> **PROBLEM REQUIREMENTS**
Reply only with how many lines of the listing below hold the word "DGND".

> **EXTRACTED DATA**
----------------
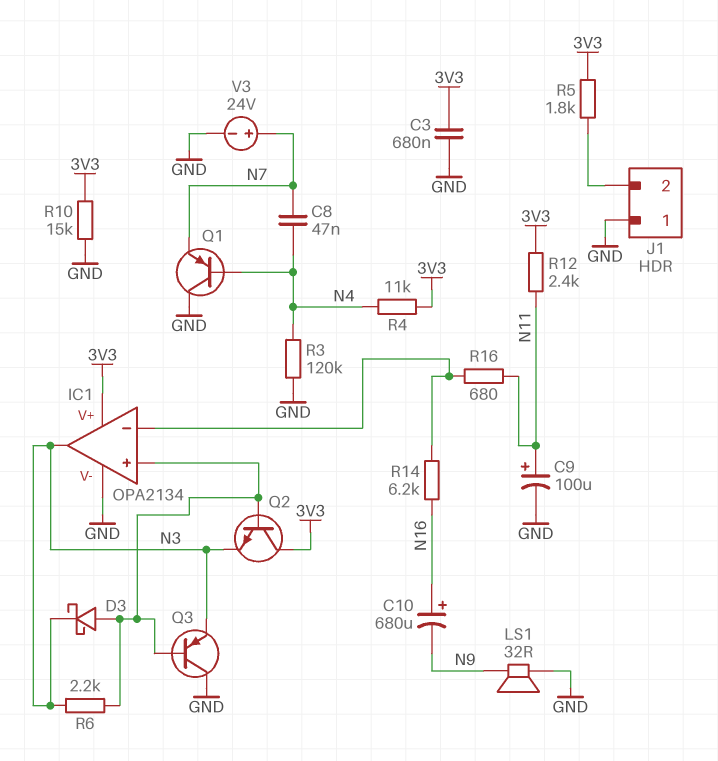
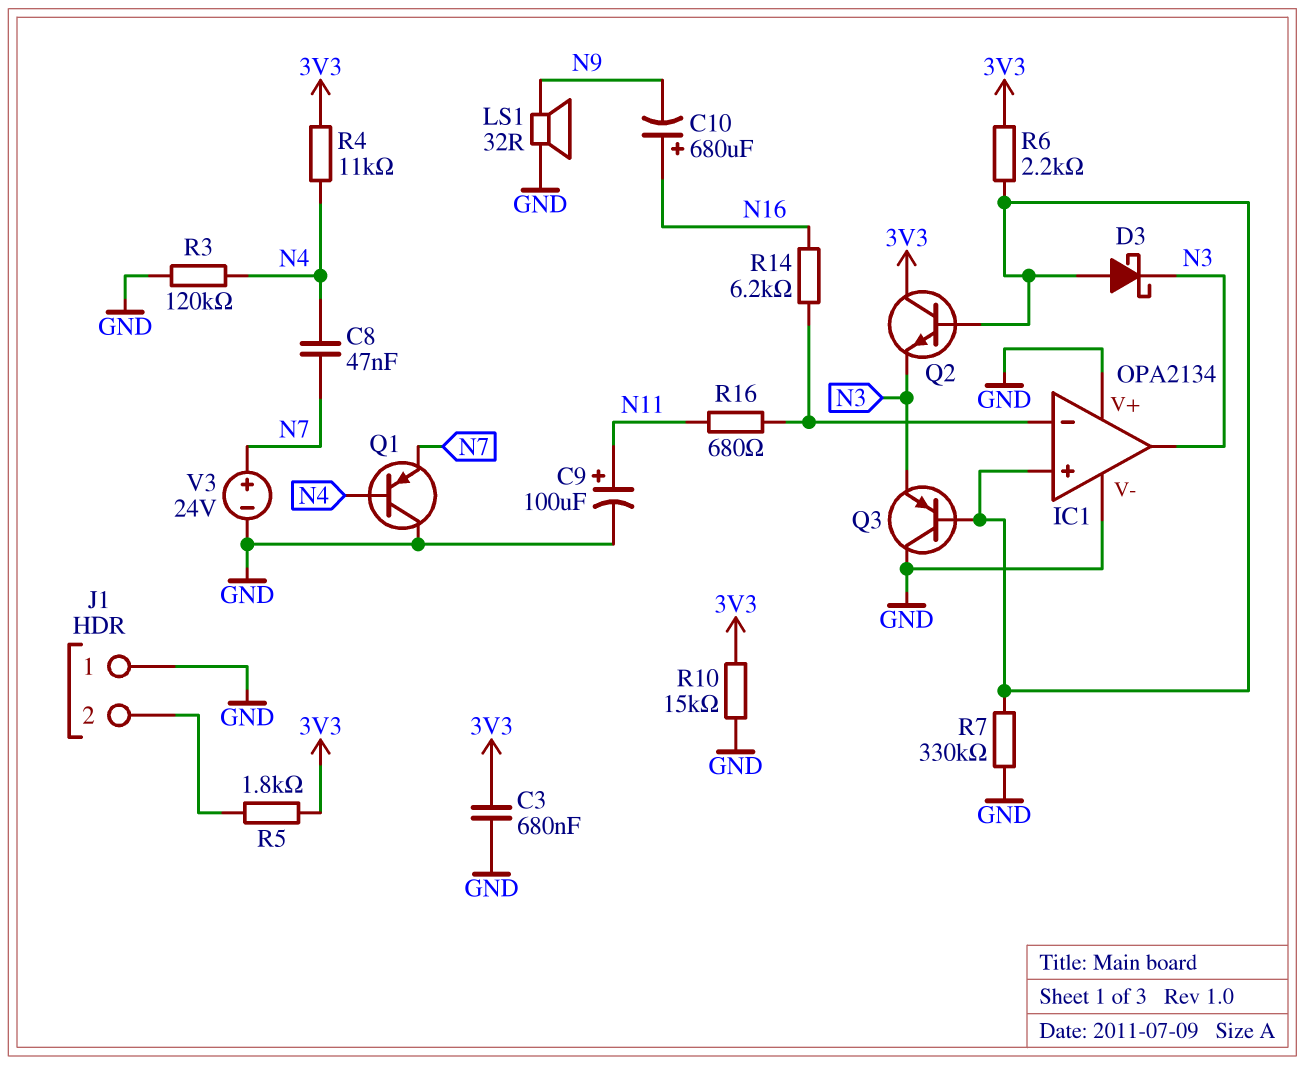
IC1 pin V+: 3V3 -> GND
R6: 2.2k (IC1/in+, N3) -> 2.2k (3V3, IC1/in+)
R7: none -> 330k (GND, IC1/in+)
R12: 2.4k (3V3, N11) -> none

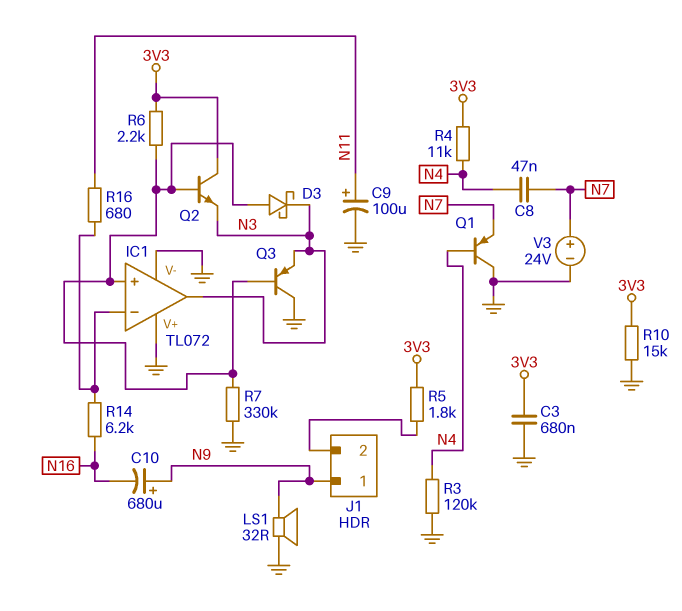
C10: 680uF (plus N16, minus N9) -> 680uF (plus N9, minus N16)
IC1: OPA2134 -> TL072
J1 pin 1: GND -> N9

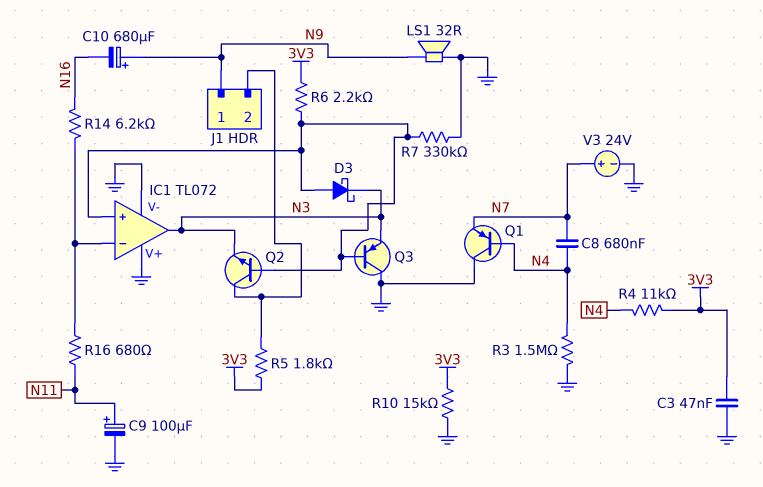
C3: 680nF (3V3, GND) -> 47nF (3V3, GND)
C8: 47nF (N4, N7) -> 680nF (N4, N7)
Q2: NPN (B IC1/in+, C 3V3, E N3) -> NPN (B IC1/in+, C J1/2, E N3)
R3: 120k (GND, N4) -> 1.5M (GND, N4)

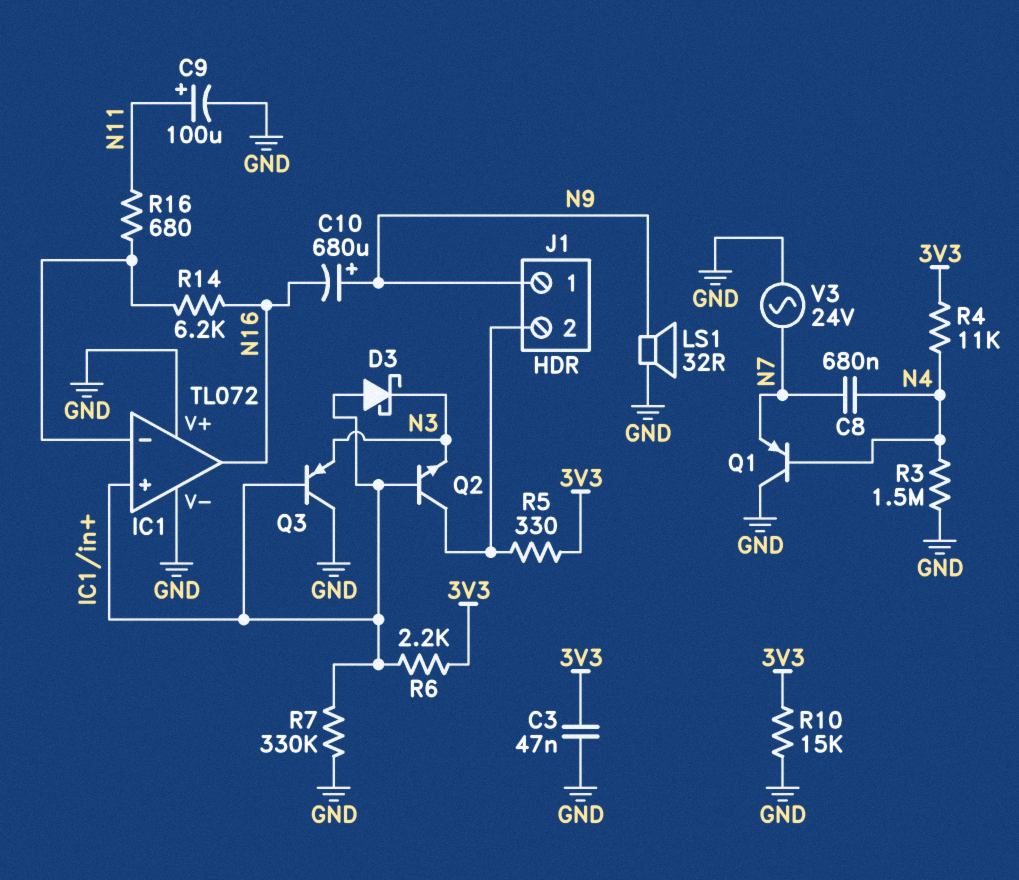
IC1 pin out: N3 -> N16
R5: 1.8k (3V3, J1/2) -> 330 (3V3, J1/2)
V3: 24V (plus N7, minus GND) -> AC 24V (GND, N7)

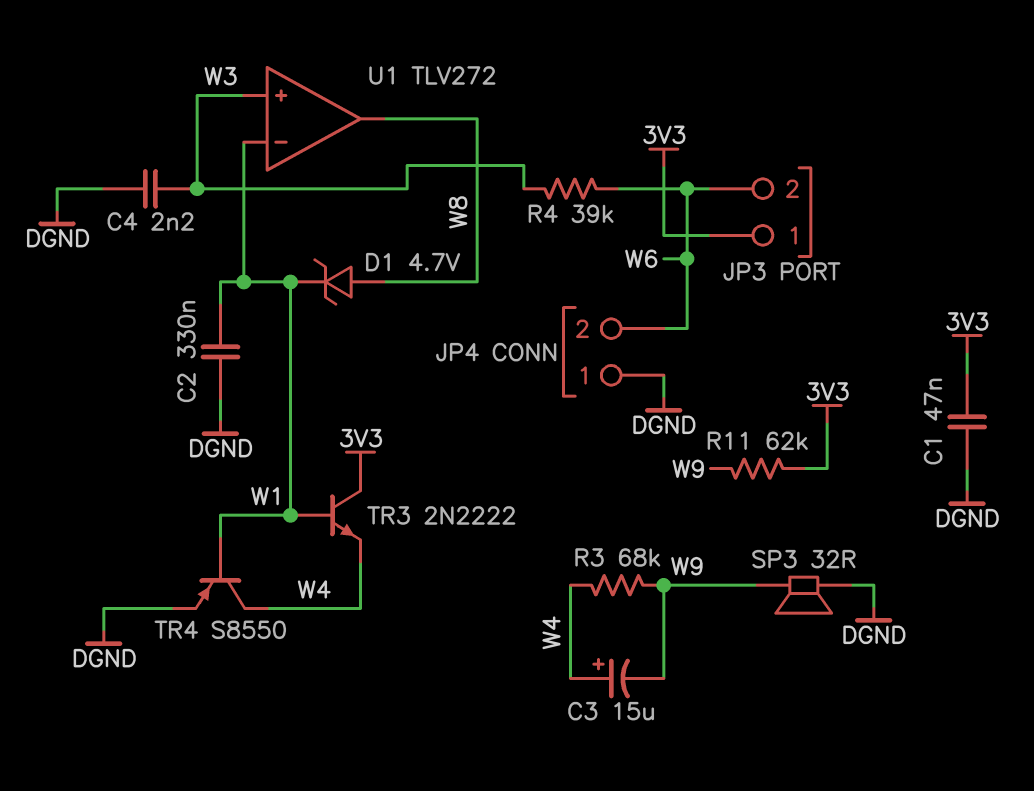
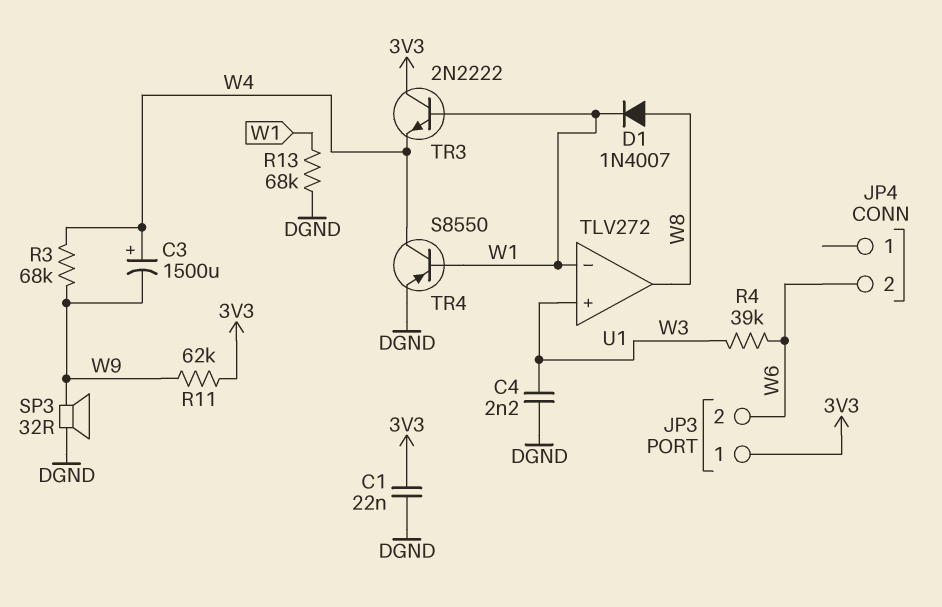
C1: 47nF (3V3, DGND) -> 22nF (3V3, DGND)
C2: 330nF (DGND, W1) -> none
C3: 15uF (plus W4, minus W9) -> 1500uF (plus W4, minus W9)
D1: zener 4.7V (A W8, K W1) -> diode 1N4007 (A W8, K W1)
JP4 pin 1: DGND -> none
R13: none -> 68k (DGND, W1)

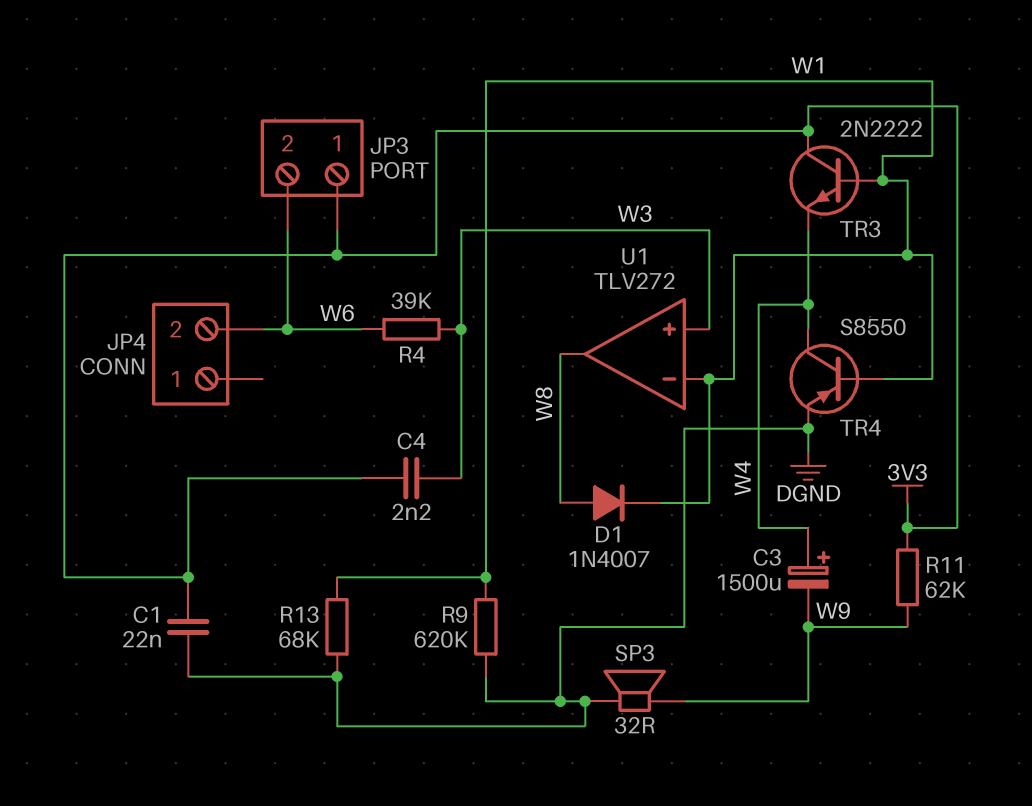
C4: 2.2nF (DGND, W3) -> 2.2nF (3V3, W3)
R3: 68k (W4, W9) -> none
R9: none -> 620k (DGND, W1)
----------------
> **RESPONSE TO THIS TASK**
6